■ What is being asked: In the records below, take the stretch from the line containing "Locate an element" through the line containing "the right, aimed" and substitute "wire mesh fence" for every "chain-link fence", changing nothing else. Return only those lines.

■ Supplied data:
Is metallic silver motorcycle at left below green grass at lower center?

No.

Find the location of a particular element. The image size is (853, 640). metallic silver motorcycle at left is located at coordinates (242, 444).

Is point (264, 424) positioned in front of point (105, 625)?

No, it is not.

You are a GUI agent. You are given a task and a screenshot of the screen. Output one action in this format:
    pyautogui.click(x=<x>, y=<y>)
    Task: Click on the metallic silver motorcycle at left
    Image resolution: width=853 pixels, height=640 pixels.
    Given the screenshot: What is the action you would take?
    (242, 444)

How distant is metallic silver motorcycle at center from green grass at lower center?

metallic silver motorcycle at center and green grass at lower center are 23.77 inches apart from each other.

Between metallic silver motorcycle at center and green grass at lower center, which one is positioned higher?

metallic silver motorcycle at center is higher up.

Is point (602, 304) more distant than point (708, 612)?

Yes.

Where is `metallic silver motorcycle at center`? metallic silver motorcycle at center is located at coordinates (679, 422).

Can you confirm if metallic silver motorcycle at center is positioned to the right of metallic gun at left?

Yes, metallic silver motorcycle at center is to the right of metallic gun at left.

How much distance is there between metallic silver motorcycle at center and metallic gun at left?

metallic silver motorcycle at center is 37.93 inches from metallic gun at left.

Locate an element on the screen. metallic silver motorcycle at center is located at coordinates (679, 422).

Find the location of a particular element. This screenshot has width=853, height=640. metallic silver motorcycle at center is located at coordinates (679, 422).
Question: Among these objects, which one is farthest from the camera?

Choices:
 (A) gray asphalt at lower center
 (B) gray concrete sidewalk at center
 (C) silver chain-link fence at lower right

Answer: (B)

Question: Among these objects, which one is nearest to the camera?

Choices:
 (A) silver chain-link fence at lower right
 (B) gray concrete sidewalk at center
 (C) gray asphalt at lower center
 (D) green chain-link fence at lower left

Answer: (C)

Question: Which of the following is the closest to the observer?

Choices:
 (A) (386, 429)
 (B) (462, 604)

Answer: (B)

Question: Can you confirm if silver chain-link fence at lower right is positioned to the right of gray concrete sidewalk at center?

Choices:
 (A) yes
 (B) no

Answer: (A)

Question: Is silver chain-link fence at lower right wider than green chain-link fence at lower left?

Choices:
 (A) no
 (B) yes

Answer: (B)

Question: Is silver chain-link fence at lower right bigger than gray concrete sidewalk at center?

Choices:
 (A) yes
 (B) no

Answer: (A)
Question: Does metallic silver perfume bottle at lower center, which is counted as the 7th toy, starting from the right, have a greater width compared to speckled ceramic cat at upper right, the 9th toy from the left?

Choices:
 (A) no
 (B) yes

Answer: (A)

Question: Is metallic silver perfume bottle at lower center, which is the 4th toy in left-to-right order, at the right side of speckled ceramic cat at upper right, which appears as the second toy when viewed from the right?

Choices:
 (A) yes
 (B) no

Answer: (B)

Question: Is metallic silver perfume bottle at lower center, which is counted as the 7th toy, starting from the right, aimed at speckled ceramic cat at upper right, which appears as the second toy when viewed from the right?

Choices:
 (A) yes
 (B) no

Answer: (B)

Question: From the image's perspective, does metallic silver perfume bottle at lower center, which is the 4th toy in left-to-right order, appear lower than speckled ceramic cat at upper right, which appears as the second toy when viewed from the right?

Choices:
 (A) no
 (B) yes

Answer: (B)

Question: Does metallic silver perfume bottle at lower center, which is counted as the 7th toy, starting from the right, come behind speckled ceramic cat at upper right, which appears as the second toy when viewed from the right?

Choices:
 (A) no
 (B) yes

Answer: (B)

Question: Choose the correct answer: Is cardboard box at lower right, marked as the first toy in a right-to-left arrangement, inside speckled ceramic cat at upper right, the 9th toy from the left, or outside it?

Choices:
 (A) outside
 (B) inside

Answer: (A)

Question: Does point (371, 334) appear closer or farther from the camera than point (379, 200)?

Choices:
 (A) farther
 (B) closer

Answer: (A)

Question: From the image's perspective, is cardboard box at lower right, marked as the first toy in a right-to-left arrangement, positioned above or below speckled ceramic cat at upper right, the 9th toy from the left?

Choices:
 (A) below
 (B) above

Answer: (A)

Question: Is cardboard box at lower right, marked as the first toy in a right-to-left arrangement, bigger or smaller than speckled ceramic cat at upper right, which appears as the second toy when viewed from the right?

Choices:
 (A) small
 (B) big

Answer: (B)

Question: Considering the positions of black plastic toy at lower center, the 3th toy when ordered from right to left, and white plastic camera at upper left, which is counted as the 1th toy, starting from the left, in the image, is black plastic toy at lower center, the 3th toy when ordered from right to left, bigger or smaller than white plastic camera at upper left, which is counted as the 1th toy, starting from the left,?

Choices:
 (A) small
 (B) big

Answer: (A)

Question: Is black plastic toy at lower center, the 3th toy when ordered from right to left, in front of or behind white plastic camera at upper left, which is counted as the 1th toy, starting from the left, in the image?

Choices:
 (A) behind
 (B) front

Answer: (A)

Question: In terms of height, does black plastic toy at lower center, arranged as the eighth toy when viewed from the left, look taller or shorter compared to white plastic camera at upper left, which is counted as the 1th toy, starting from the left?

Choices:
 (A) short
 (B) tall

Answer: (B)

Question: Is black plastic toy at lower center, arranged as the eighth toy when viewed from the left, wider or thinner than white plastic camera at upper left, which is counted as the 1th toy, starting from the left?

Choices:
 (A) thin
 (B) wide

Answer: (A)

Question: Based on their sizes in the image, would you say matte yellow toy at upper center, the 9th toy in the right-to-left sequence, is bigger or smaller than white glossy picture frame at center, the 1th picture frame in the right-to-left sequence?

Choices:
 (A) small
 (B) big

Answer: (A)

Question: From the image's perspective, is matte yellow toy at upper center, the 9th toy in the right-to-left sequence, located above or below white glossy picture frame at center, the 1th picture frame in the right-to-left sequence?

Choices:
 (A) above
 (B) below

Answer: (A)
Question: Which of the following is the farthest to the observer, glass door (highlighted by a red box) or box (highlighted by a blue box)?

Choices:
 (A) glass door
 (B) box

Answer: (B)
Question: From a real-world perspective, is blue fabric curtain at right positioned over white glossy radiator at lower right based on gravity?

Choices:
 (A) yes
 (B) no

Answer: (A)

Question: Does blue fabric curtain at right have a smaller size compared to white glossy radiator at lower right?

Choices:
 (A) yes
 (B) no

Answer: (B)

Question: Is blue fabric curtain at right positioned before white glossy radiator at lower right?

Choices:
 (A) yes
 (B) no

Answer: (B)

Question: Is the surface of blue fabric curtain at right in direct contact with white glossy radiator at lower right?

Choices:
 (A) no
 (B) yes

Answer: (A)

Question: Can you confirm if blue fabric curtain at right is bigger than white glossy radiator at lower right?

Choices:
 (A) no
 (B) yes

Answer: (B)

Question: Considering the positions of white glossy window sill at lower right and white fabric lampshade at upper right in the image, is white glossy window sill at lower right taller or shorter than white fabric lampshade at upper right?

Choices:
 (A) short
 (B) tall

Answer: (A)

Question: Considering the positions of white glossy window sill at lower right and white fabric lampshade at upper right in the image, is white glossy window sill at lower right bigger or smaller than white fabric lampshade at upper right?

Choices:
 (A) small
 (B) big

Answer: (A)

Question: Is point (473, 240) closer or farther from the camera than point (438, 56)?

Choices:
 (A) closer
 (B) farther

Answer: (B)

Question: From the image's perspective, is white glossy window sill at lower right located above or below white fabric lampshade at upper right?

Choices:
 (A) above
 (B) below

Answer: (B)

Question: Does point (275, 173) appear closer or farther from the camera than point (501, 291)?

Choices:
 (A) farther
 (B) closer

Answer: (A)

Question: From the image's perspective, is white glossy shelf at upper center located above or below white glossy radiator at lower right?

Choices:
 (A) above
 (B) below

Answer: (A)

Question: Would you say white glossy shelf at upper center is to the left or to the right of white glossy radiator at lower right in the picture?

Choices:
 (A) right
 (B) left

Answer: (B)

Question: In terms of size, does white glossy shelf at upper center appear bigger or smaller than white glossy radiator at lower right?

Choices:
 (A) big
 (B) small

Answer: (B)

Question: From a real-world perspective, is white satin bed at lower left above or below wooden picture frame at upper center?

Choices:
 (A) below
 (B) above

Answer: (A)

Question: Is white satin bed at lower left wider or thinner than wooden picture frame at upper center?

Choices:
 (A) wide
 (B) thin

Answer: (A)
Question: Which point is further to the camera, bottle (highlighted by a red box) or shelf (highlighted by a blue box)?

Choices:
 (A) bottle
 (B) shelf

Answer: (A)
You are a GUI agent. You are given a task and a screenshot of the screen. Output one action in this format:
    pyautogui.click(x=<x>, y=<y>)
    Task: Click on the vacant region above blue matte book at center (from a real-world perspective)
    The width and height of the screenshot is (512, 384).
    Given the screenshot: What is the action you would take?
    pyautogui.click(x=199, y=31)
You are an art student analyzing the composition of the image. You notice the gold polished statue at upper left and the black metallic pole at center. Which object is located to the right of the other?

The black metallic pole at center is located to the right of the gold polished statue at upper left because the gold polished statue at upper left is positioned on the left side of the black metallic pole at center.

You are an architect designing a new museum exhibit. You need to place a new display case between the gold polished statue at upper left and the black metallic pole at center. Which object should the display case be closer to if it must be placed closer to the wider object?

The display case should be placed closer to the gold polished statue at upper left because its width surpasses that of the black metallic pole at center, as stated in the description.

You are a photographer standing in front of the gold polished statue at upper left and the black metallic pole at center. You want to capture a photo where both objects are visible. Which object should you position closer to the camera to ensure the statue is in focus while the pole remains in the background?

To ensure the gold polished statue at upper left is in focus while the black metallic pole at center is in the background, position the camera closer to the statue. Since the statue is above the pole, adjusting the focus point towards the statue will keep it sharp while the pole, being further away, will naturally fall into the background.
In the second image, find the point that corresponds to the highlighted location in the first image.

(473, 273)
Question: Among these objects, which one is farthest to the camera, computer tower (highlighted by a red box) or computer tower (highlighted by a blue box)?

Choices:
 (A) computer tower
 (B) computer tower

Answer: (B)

■ Output of the task:
Locate an element on the screen. metallic silver motorcycle at center is located at coordinates (679, 422).

Find the location of a particular element. This screenshot has width=853, height=640. metallic silver motorcycle at center is located at coordinates (679, 422).
Question: Among these objects, which one is farthest from the camera?

Choices:
 (A) gray asphalt at lower center
 (B) gray concrete sidewalk at center
 (C) silver wire mesh fence at lower right

Answer: (B)

Question: Among these objects, which one is nearest to the camera?

Choices:
 (A) silver wire mesh fence at lower right
 (B) gray concrete sidewalk at center
 (C) gray asphalt at lower center
 (D) green wire mesh fence at lower left

Answer: (C)

Question: Which of the following is the closest to the observer?

Choices:
 (A) (386, 429)
 (B) (462, 604)

Answer: (B)

Question: Can you confirm if silver wire mesh fence at lower right is positioned to the right of gray concrete sidewalk at center?

Choices:
 (A) yes
 (B) no

Answer: (A)

Question: Is silver wire mesh fence at lower right wider than green wire mesh fence at lower left?

Choices:
 (A) no
 (B) yes

Answer: (B)

Question: Is silver wire mesh fence at lower right bigger than gray concrete sidewalk at center?

Choices:
 (A) yes
 (B) no

Answer: (A)
Question: Does metallic silver perfume bottle at lower center, which is counted as the 7th toy, starting from the right, have a greater width compared to speckled ceramic cat at upper right, the 9th toy from the left?

Choices:
 (A) no
 (B) yes

Answer: (A)

Question: Is metallic silver perfume bottle at lower center, which is the 4th toy in left-to-right order, at the right side of speckled ceramic cat at upper right, which appears as the second toy when viewed from the right?

Choices:
 (A) yes
 (B) no

Answer: (B)

Question: Is metallic silver perfume bottle at lower center, which is counted as the 7th toy, starting from the right, aimed at speckled ceramic cat at upper right, which appears as the second toy when viewed from the right?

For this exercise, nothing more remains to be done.